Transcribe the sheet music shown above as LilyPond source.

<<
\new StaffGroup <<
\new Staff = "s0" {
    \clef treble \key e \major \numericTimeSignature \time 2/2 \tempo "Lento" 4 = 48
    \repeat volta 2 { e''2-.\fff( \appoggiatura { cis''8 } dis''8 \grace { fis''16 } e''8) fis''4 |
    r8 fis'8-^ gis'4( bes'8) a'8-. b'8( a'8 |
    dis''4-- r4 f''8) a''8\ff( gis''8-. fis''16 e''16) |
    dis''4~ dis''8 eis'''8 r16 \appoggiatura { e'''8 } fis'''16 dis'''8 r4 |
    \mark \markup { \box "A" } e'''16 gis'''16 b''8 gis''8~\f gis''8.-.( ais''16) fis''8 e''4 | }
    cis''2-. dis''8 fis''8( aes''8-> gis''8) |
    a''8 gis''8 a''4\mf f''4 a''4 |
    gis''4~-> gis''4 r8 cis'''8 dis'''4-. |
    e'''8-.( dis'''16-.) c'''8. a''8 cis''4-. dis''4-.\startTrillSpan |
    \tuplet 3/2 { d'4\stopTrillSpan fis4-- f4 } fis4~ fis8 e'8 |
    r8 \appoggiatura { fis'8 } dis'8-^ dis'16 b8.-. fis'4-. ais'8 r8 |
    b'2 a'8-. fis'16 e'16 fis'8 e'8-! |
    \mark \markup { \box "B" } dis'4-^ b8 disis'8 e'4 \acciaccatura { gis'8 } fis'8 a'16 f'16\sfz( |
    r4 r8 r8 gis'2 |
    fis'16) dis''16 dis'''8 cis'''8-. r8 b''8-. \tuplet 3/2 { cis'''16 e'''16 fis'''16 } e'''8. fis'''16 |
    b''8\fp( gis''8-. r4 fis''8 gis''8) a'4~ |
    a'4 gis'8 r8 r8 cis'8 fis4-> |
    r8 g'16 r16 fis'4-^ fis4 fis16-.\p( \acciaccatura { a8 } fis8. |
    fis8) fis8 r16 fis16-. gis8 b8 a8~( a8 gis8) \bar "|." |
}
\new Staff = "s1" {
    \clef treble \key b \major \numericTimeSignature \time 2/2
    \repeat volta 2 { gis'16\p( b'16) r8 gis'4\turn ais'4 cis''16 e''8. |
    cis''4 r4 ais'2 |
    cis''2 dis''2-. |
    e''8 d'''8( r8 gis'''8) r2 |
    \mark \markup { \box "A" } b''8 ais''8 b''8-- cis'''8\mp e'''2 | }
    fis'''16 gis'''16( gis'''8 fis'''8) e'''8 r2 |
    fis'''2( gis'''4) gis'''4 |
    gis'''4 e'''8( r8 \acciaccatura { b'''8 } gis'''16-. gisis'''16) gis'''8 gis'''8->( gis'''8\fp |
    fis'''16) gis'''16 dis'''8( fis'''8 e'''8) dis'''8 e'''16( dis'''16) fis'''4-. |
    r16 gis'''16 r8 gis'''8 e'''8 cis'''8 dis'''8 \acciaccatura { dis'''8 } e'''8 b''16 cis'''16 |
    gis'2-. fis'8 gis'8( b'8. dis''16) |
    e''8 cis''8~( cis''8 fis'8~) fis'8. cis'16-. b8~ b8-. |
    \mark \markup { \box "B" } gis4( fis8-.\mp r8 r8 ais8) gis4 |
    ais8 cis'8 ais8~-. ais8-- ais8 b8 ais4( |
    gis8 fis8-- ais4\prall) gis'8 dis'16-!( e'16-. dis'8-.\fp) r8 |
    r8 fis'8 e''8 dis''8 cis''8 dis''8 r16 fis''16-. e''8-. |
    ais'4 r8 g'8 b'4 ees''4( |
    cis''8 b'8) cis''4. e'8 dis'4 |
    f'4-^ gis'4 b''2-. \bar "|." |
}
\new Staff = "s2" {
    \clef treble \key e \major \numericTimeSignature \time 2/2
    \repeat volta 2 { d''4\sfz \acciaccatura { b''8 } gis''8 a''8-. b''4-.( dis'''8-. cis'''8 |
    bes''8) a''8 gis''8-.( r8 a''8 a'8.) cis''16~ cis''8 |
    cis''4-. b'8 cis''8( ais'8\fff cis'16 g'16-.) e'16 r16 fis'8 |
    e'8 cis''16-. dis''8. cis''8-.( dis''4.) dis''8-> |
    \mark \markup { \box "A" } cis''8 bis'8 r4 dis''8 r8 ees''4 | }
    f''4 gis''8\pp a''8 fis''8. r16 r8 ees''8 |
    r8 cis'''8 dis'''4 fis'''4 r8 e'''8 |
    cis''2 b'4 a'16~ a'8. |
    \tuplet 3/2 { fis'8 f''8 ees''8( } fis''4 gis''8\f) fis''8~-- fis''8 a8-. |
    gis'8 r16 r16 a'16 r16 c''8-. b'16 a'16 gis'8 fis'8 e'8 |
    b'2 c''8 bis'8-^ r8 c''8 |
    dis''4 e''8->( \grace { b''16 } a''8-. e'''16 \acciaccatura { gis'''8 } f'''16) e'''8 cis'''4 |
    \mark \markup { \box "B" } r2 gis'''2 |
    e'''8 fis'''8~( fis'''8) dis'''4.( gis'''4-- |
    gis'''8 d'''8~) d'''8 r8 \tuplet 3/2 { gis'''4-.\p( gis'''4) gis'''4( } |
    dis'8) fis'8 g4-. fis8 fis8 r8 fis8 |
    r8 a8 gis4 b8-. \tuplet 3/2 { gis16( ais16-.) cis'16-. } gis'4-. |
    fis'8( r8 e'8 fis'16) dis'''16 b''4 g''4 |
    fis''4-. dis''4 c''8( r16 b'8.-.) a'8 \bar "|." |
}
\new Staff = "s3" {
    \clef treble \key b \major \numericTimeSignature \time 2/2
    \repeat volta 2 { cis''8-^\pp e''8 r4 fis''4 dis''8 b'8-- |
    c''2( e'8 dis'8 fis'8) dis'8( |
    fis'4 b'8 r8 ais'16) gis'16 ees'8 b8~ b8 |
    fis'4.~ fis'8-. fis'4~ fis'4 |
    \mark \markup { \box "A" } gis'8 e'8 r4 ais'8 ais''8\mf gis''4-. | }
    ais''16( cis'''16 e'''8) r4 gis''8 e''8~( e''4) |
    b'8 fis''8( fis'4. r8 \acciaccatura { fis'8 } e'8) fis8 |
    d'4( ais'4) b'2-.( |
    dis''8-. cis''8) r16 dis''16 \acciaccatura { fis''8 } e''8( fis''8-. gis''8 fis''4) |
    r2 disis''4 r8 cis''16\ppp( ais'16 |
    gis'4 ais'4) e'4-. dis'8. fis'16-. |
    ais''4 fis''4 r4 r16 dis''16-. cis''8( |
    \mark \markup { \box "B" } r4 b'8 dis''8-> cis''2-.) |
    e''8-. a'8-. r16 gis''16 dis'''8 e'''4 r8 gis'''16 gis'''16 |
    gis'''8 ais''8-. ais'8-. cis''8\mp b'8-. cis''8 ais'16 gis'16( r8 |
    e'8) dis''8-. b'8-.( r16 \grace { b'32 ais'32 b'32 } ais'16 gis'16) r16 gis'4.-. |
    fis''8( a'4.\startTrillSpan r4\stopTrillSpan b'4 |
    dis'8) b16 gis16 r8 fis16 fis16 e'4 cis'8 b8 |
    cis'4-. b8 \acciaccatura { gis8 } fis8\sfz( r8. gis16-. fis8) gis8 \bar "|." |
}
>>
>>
▬▬▬▬▬▬
» What you have to do: How many lines of the material contain the string "startTrillSpan"? Case matters; give only the number.

» Answer to the exercise: 2